--- RECORDED INFORMATION ---

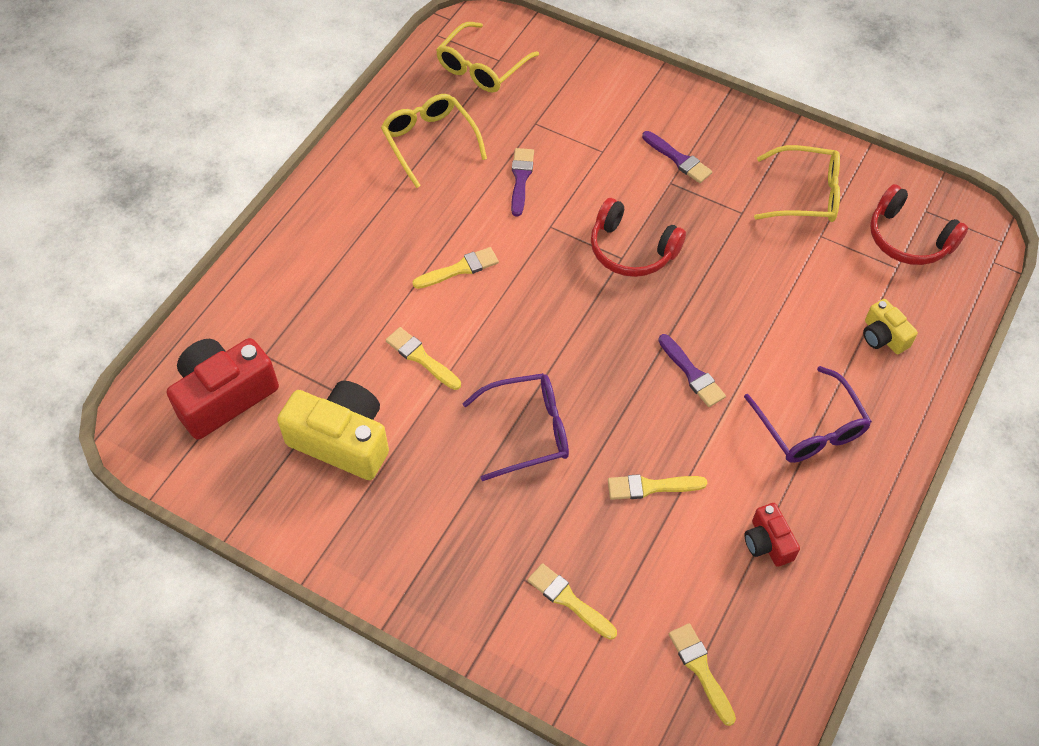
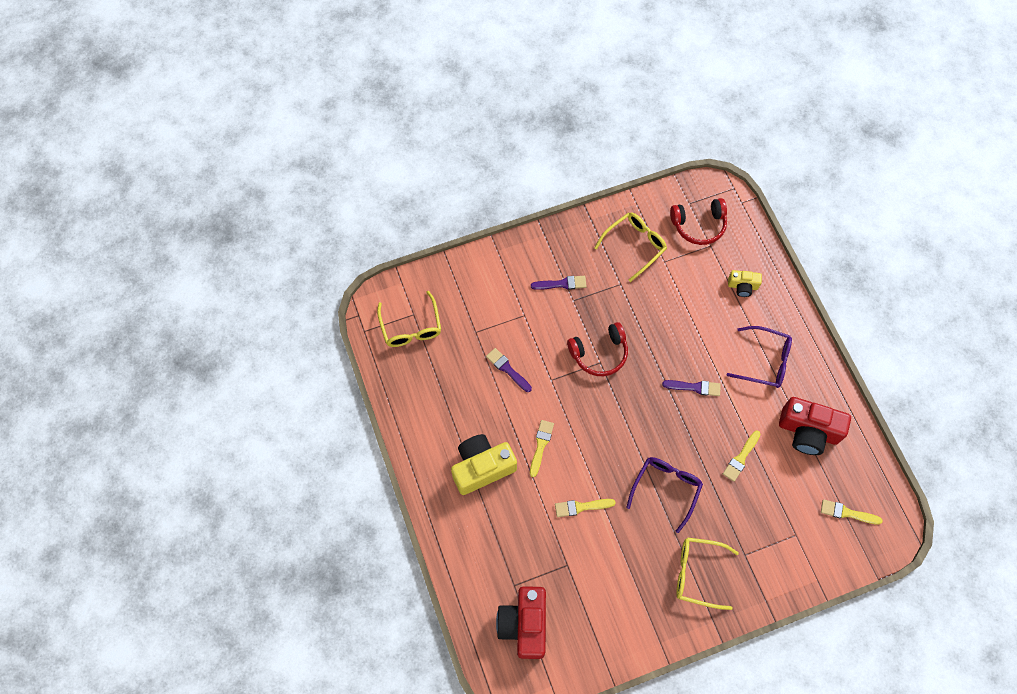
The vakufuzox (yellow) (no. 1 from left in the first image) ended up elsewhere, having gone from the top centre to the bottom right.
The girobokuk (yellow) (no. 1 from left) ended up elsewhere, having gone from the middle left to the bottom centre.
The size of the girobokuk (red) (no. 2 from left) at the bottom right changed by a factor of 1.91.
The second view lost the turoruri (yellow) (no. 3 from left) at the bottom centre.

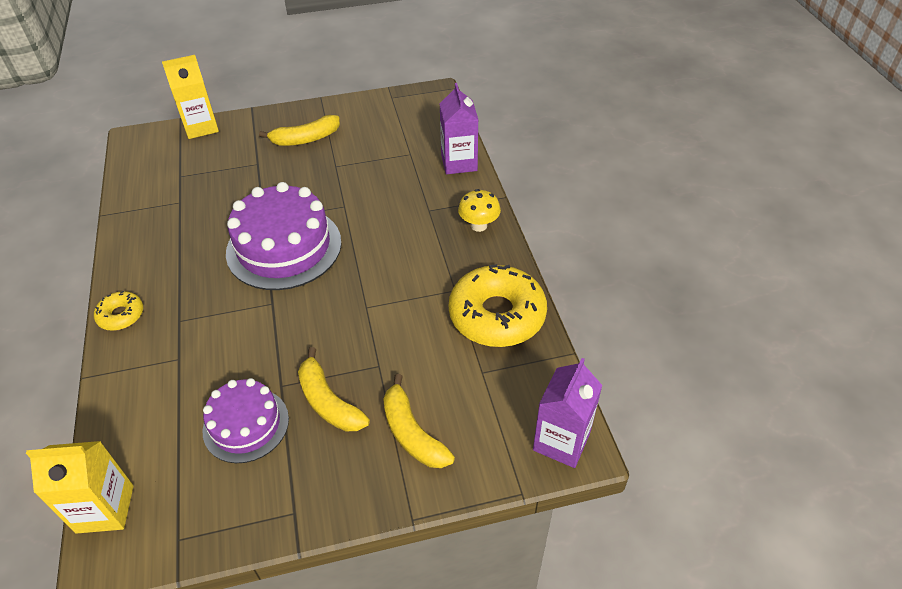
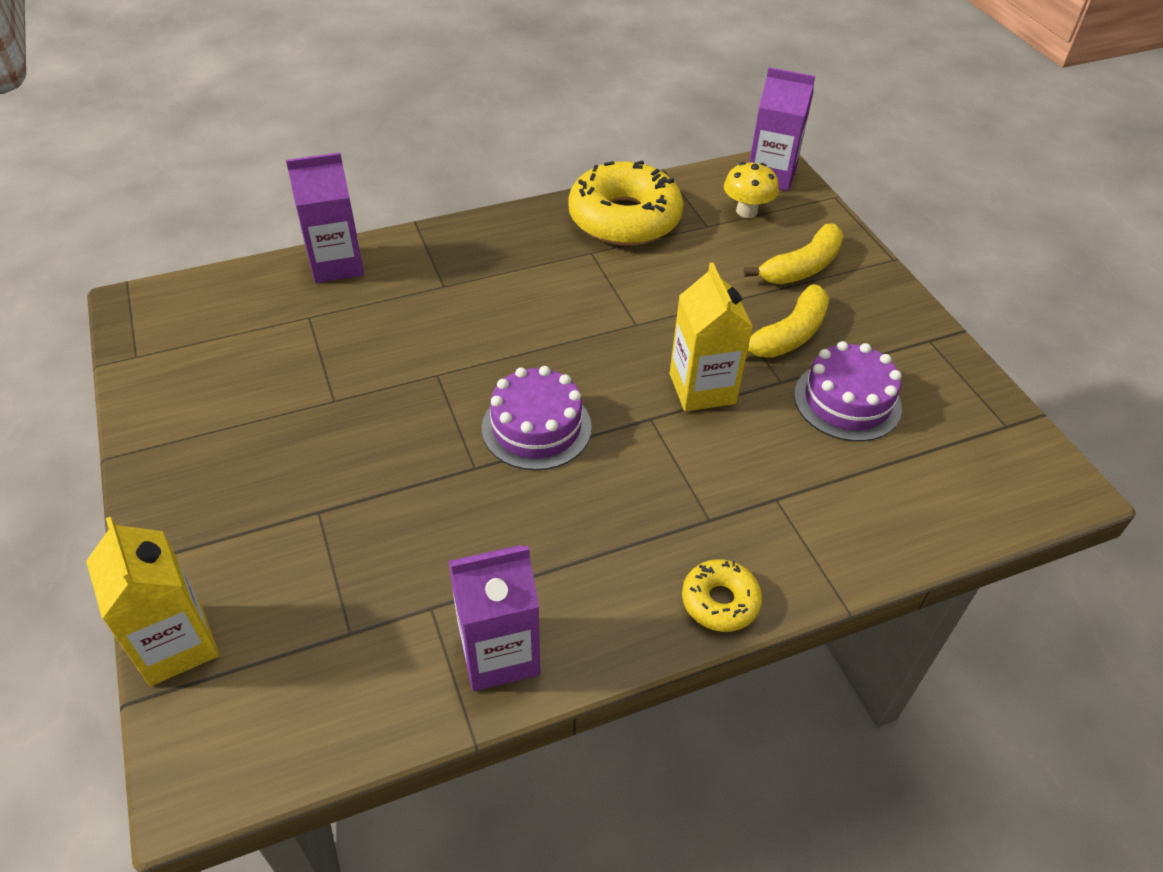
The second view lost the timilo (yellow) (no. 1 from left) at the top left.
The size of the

---
--- RECORDED INFORMATION ---

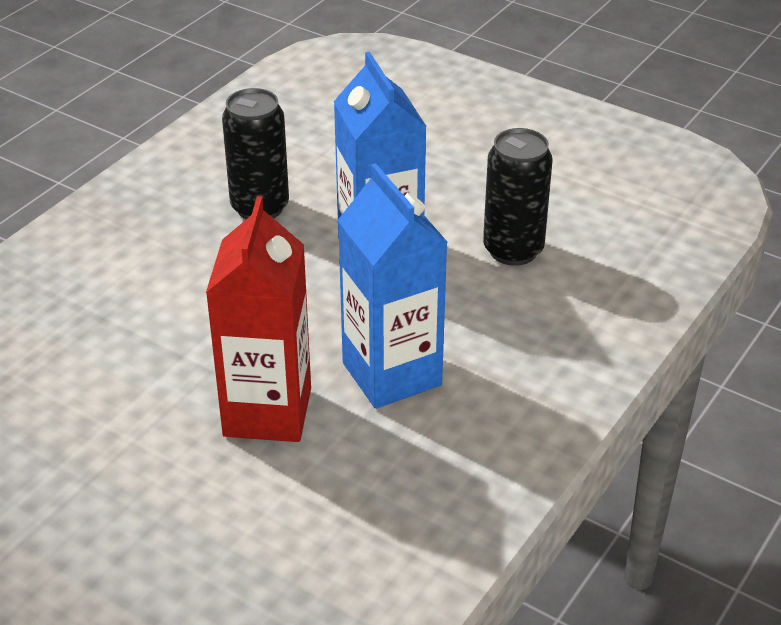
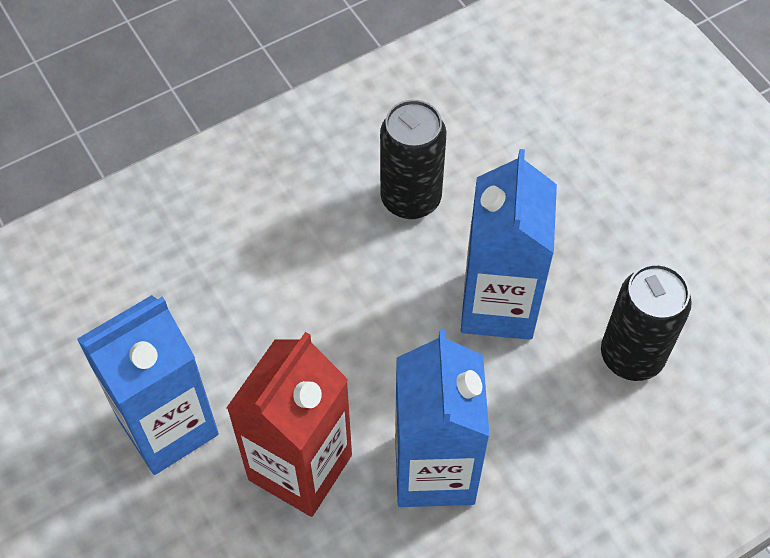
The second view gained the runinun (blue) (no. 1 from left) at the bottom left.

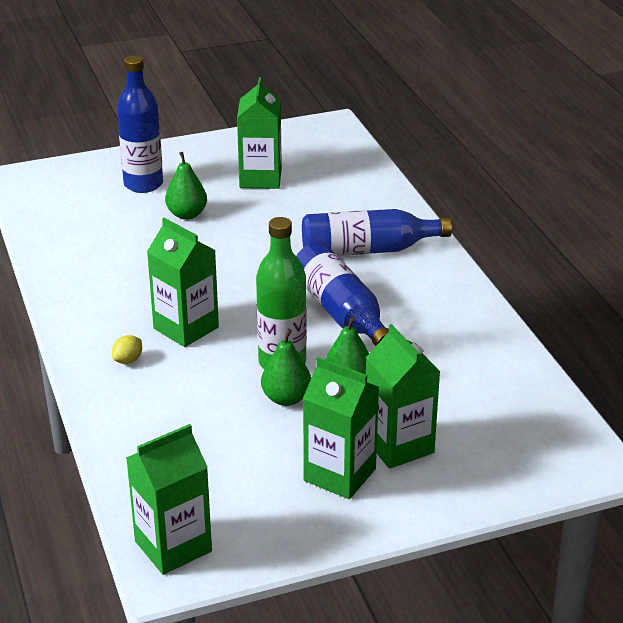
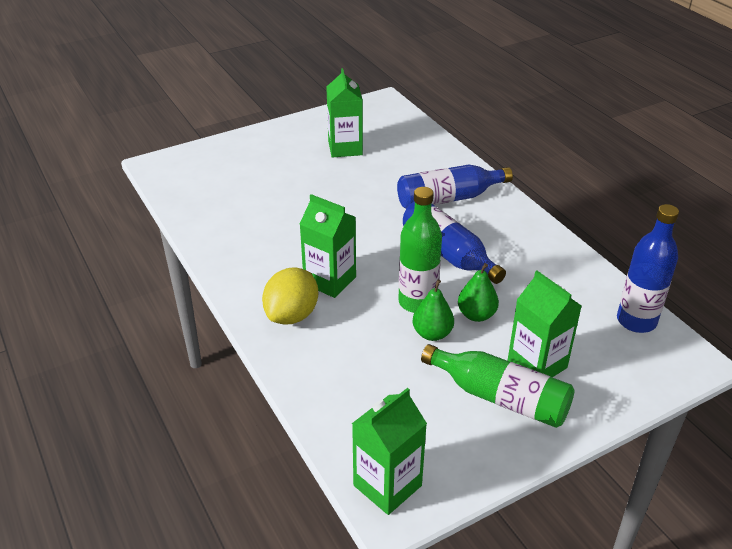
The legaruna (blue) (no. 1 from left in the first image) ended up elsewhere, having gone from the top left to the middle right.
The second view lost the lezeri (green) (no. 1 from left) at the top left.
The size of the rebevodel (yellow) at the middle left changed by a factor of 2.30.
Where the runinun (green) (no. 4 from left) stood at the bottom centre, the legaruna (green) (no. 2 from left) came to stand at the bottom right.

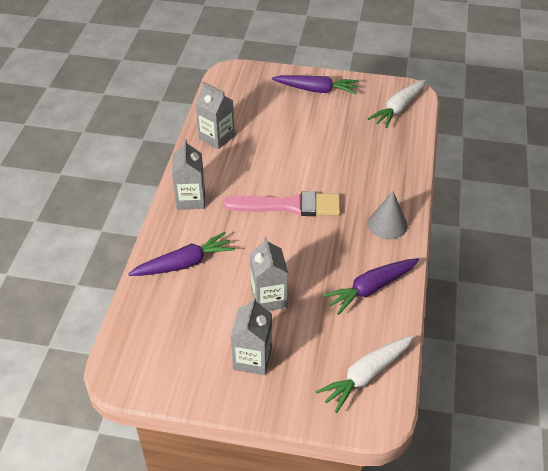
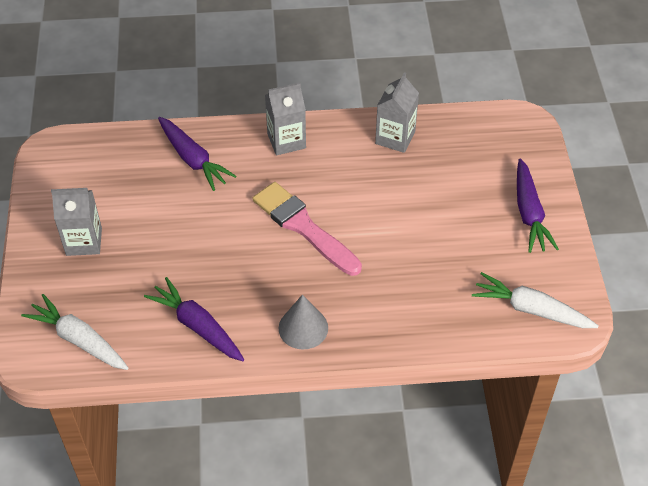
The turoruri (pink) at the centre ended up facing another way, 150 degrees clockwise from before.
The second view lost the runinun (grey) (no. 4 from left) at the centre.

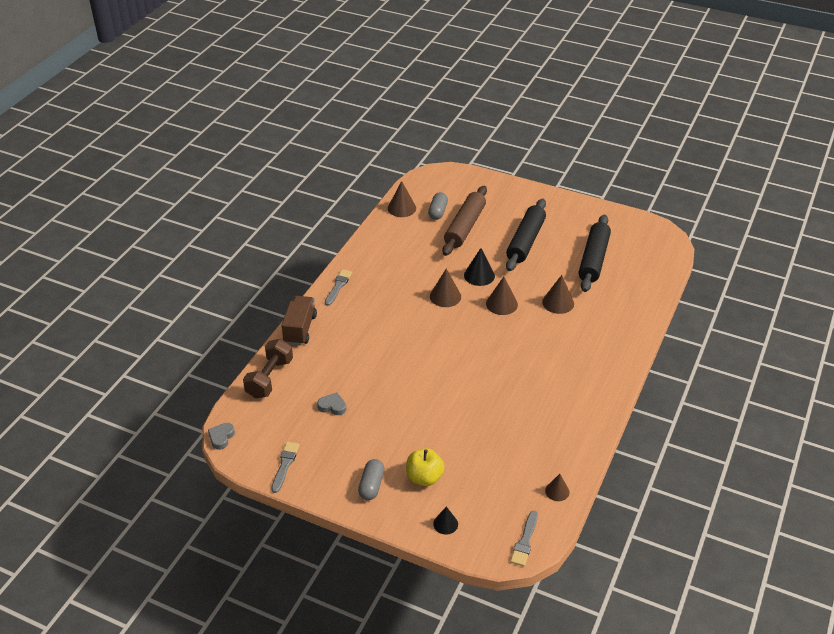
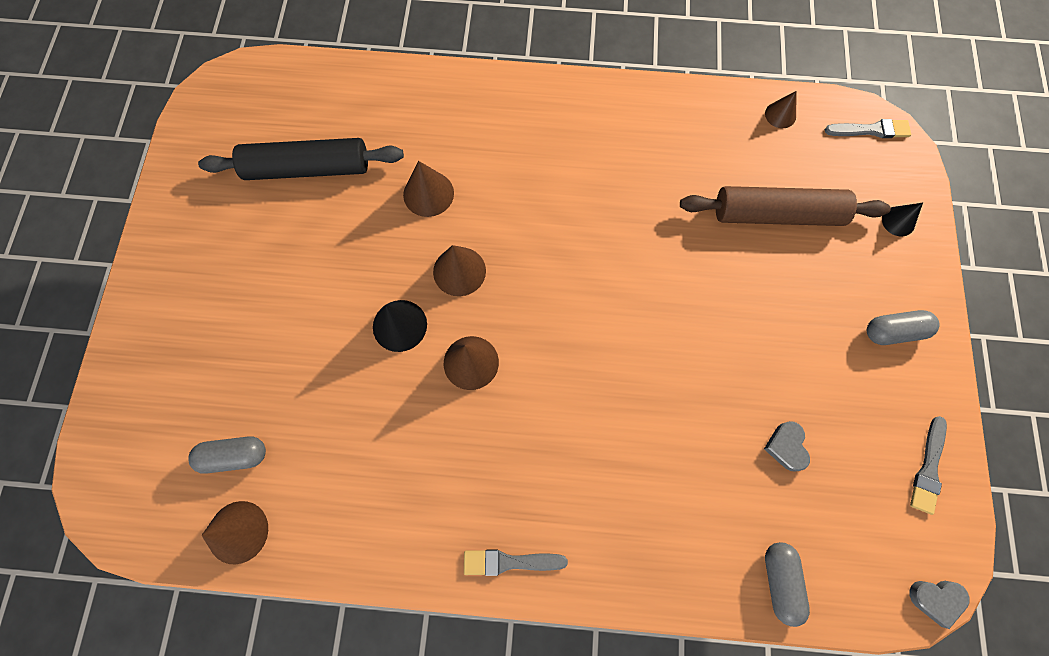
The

---

For the records above, tally the lines holding the word "girobokuk". Answer with the number only.

2